[Work instructions]:
An exact copy of the listing below is required, minus its pictures.

==== Dataset excerpt ====

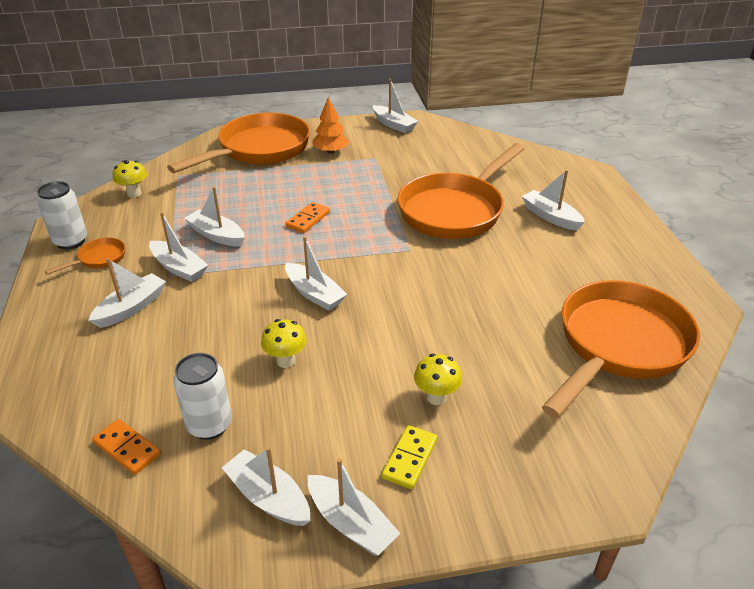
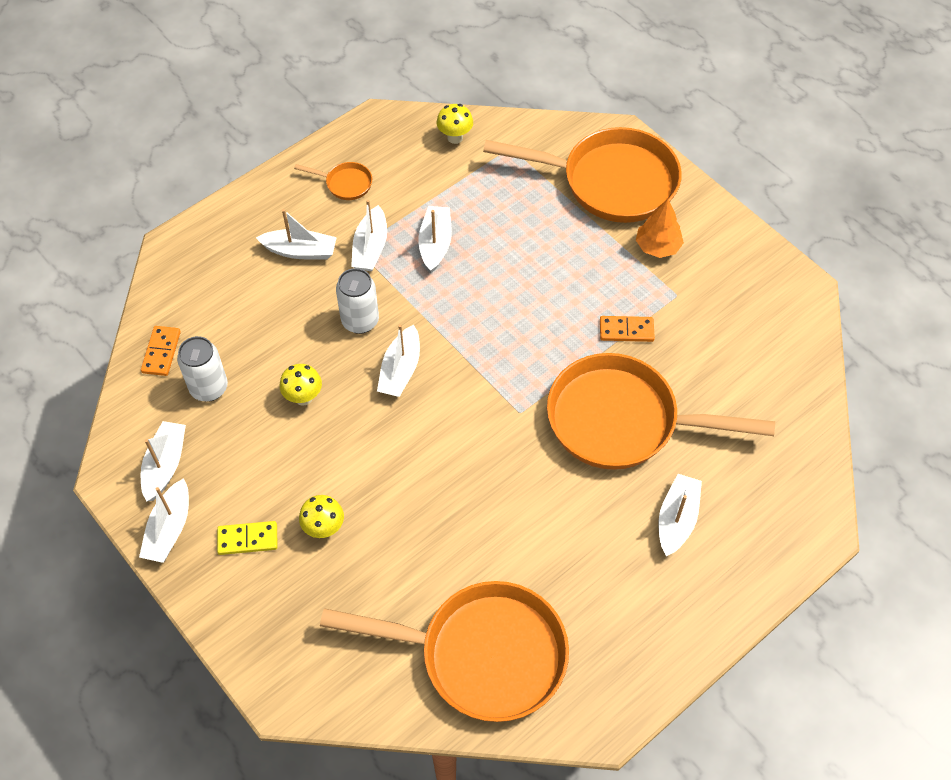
camera: 60 degrees right, 20 degrees up
white can [37,181,87,249] -> white can moved to [336,268,379,334]
orange domino [285,202,330,233] -> orange domino moved to [600,316,655,342]
white boat [373,79,418,133] -> none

====

[Solution for this problem]:
camera: 60 degrees right, 20 degrees up
white can [37,181,87,249] -> white can moved to [336,268,379,334]
orange domino [285,202,330,233] -> orange domino moved to [600,316,655,342]
white boat [373,79,418,133] -> none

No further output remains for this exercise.